**YOUR GOAL:** Which lines in the data below contain the word "lime"? Copy each of them.

**MATERIAL PROVIDED:**
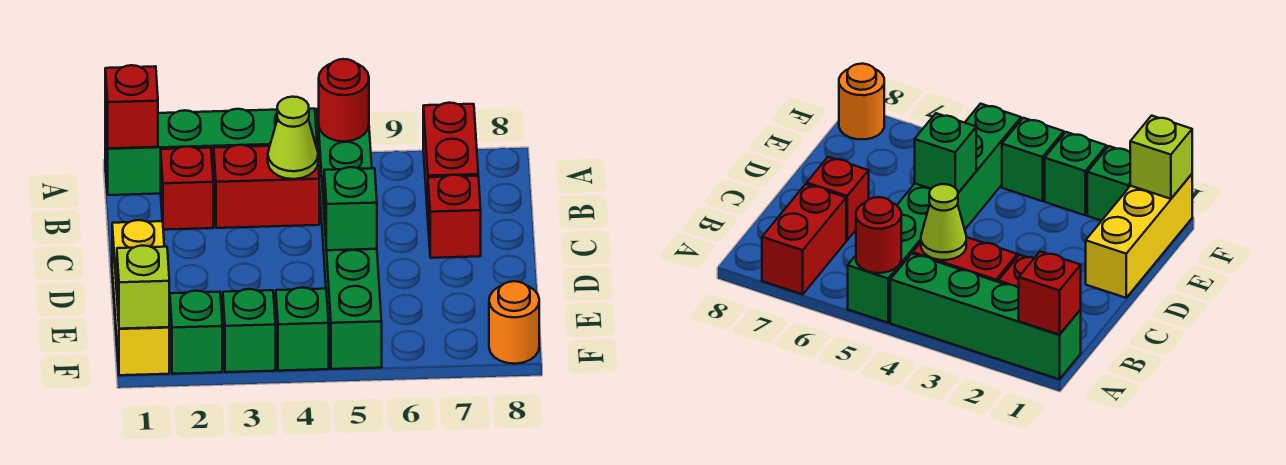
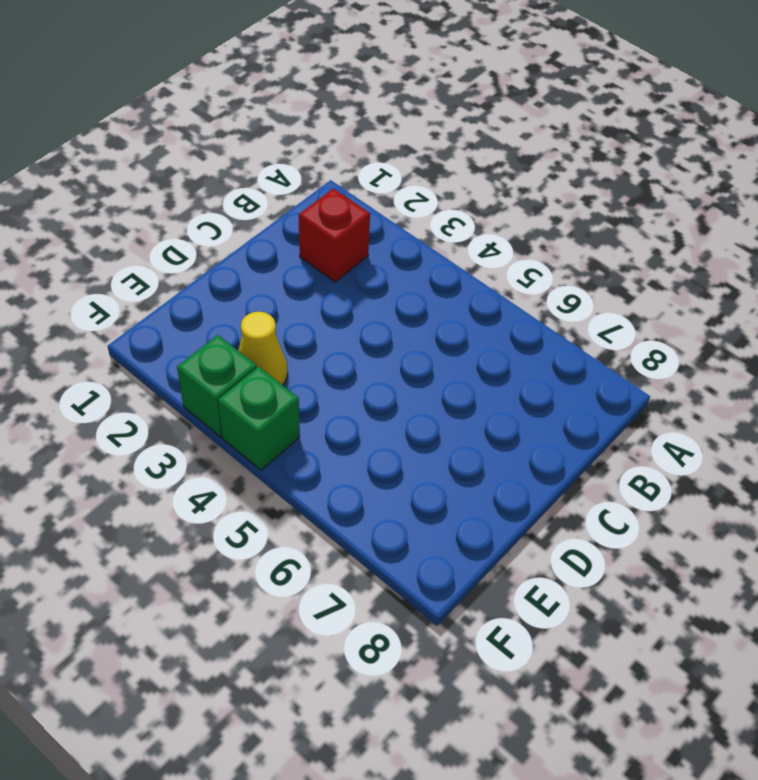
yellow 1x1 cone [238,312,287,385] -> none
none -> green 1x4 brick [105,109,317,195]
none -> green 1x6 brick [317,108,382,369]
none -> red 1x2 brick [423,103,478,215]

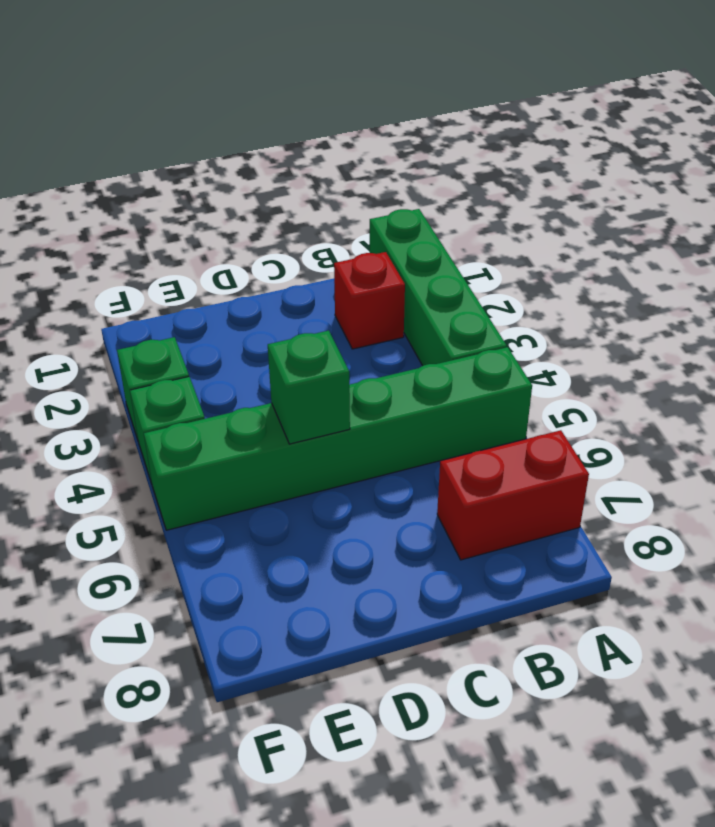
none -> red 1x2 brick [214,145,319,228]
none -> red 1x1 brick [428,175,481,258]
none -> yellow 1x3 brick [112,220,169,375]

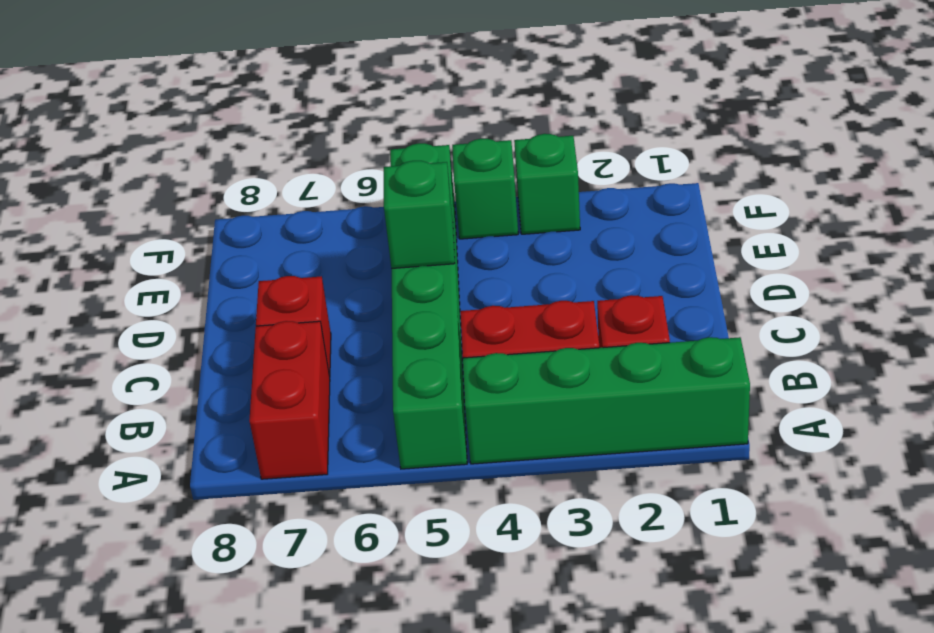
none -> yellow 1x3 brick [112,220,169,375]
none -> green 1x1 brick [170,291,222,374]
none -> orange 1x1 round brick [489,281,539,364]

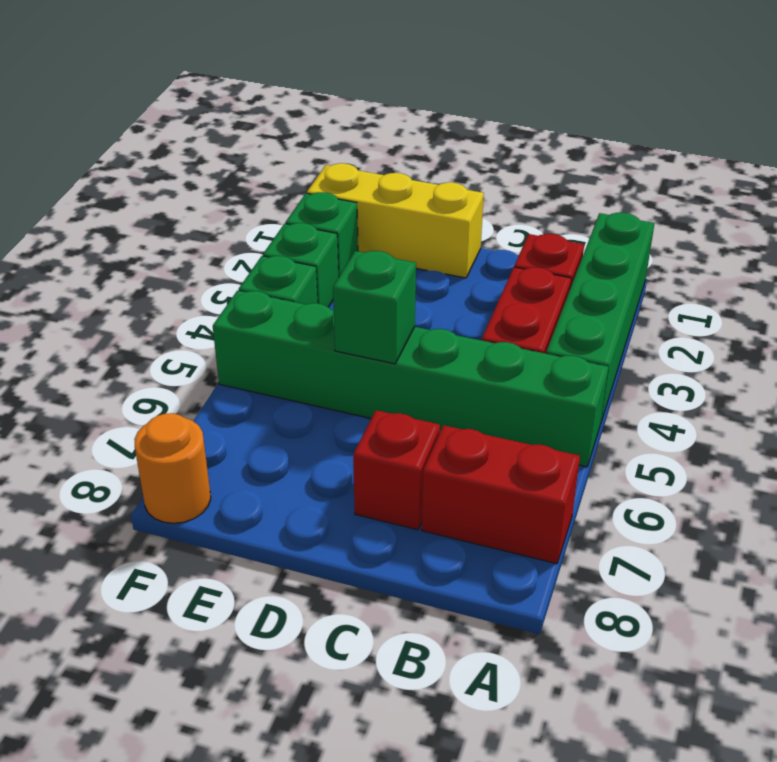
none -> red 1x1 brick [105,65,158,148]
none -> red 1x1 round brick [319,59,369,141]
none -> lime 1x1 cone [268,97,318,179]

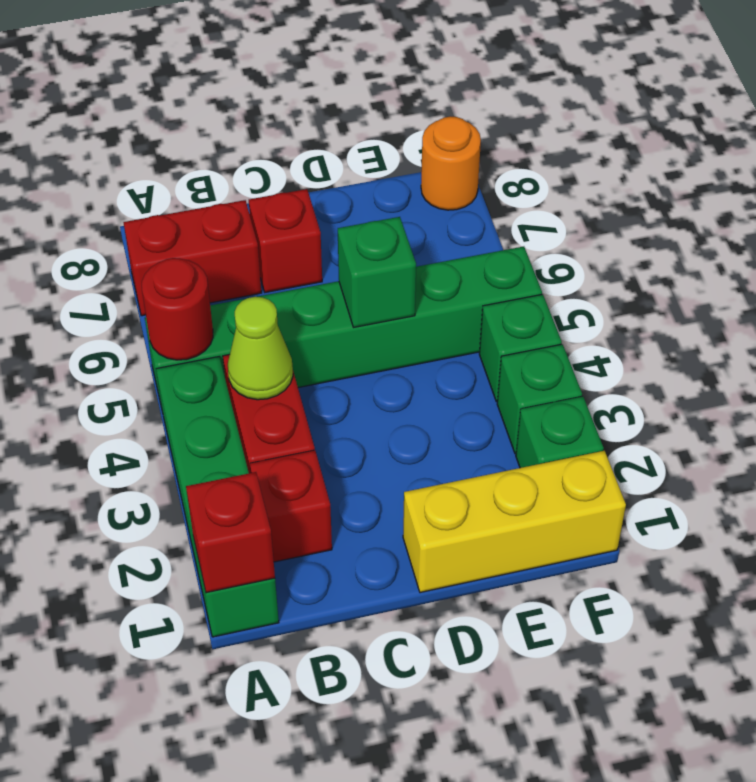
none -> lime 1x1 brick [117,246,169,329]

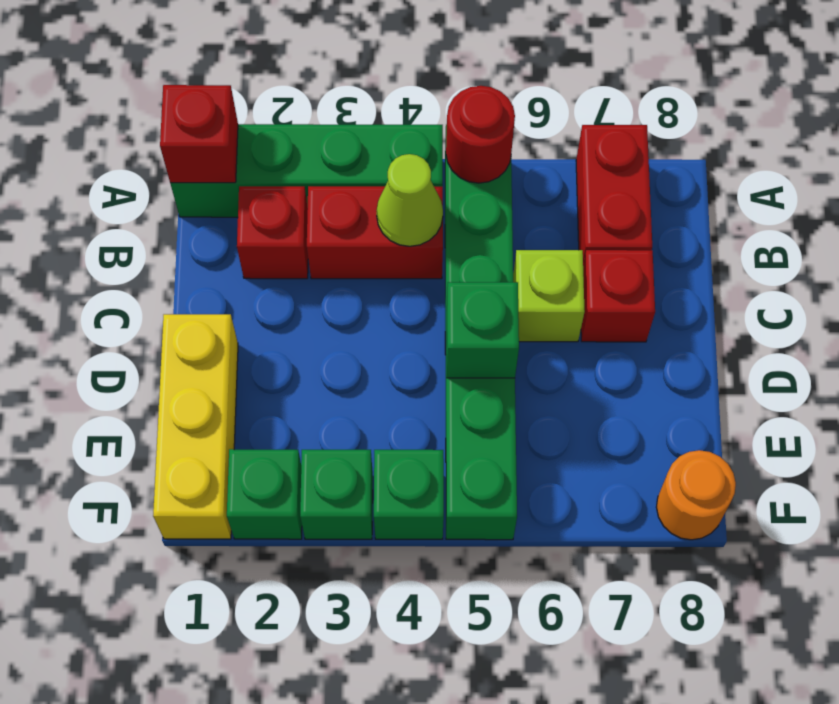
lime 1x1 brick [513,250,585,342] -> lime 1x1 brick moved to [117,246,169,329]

**THE ANSWER:**
none -> lime 1x1 cone [268,97,318,179]
none -> lime 1x1 brick [117,246,169,329]
lime 1x1 brick [513,250,585,342] -> lime 1x1 brick moved to [117,246,169,329]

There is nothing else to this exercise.